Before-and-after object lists
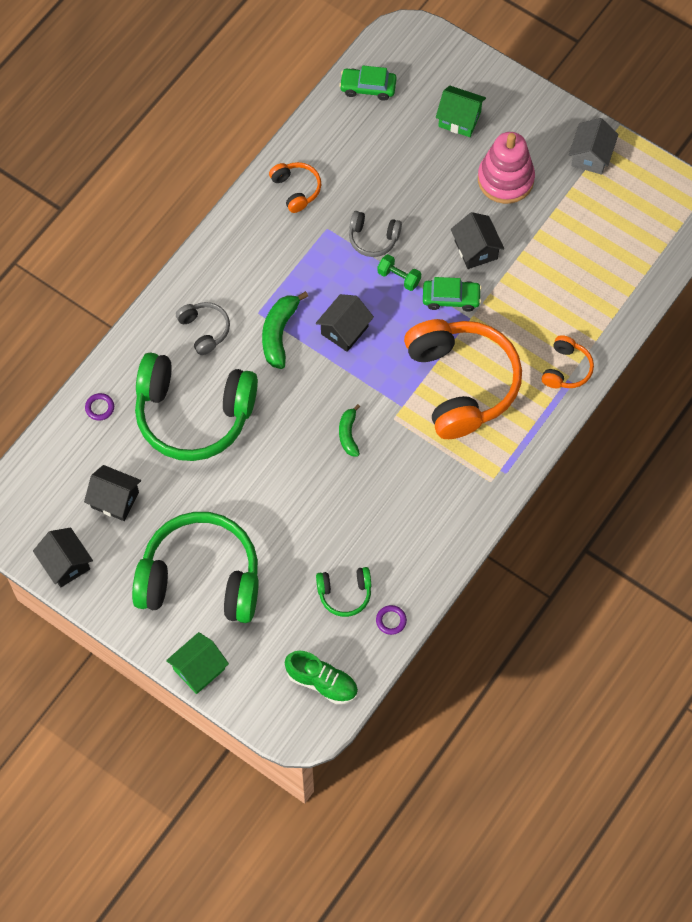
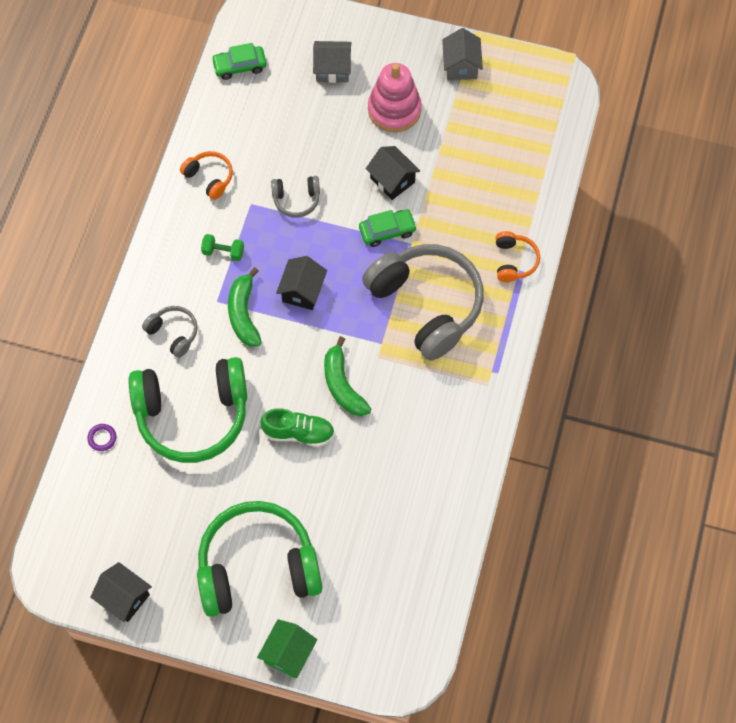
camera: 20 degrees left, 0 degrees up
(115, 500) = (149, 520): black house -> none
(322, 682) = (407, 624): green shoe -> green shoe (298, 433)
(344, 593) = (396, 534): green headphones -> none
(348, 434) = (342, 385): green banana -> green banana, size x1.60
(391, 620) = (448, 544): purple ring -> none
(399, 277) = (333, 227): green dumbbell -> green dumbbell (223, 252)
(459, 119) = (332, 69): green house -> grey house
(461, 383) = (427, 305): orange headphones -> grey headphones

* **Exercise brief**
Every entry above needs to be copied exactly, apart from its pictures.

* **Answer for this exercise**
camera: 20 degrees left, 0 degrees up
(115, 500) = (149, 520): black house -> none
(322, 682) = (407, 624): green shoe -> green shoe (298, 433)
(344, 593) = (396, 534): green headphones -> none
(348, 434) = (342, 385): green banana -> green banana, size x1.60
(391, 620) = (448, 544): purple ring -> none
(399, 277) = (333, 227): green dumbbell -> green dumbbell (223, 252)
(459, 119) = (332, 69): green house -> grey house
(461, 383) = (427, 305): orange headphones -> grey headphones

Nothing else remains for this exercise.